◆ **DATA**
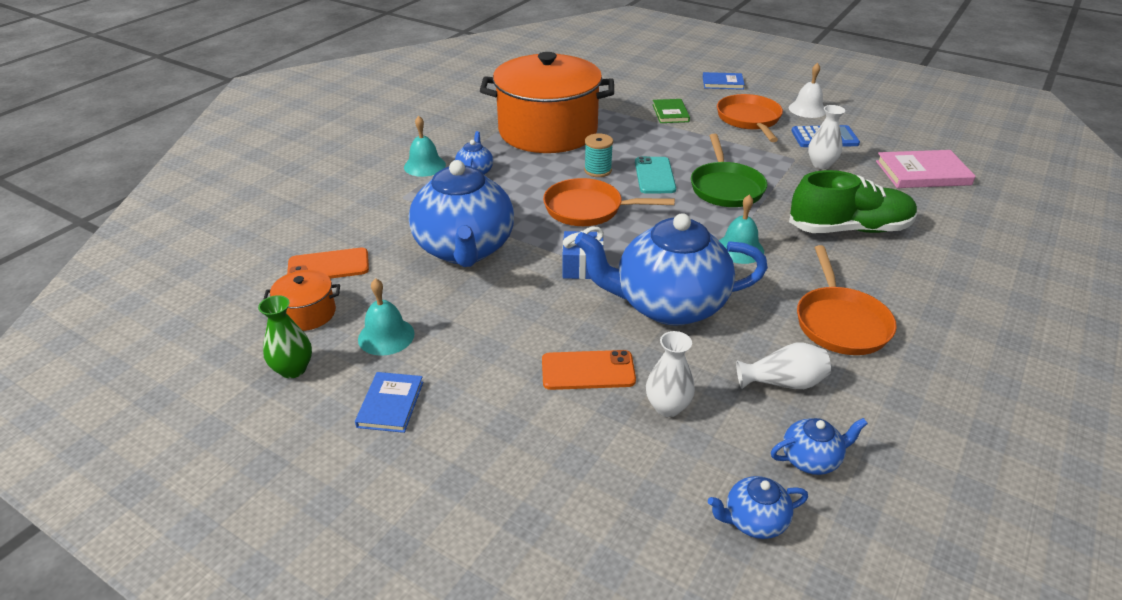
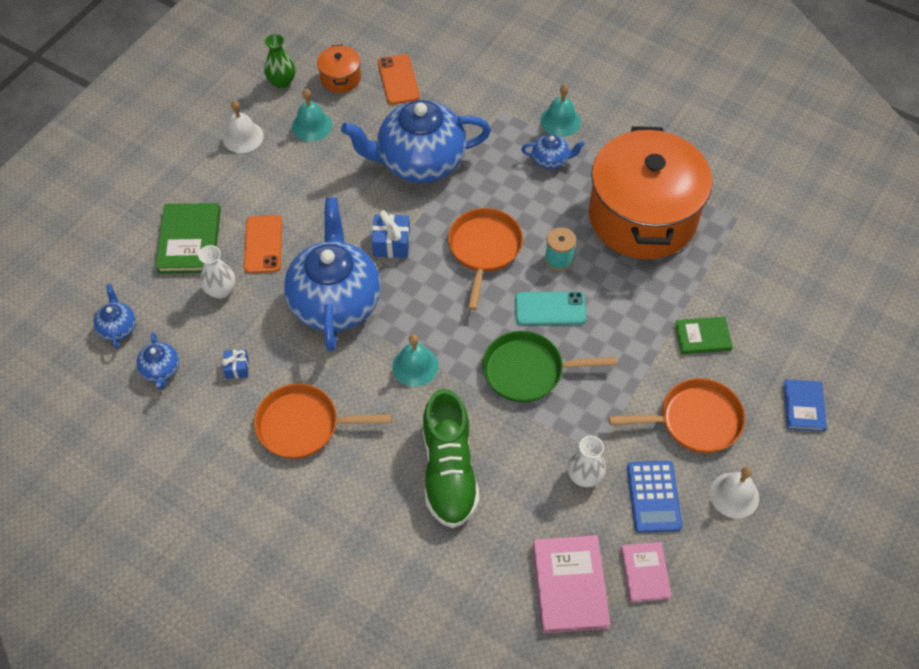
camera: 90 degrees right, 20 degrees up
(390, 404) = (243, 137): blue book -> white bell
(584, 449) = (189, 241): none -> green book
(783, 382) = (237, 368): white vase -> blue gift
(891, 143) = (645, 573): none -> pink book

◆ **PROBLEM REQUIREMENTS**
Since only the number is needed, state how many lines of the listing contain the word "book".

◆ **FINAL ANSWER**
3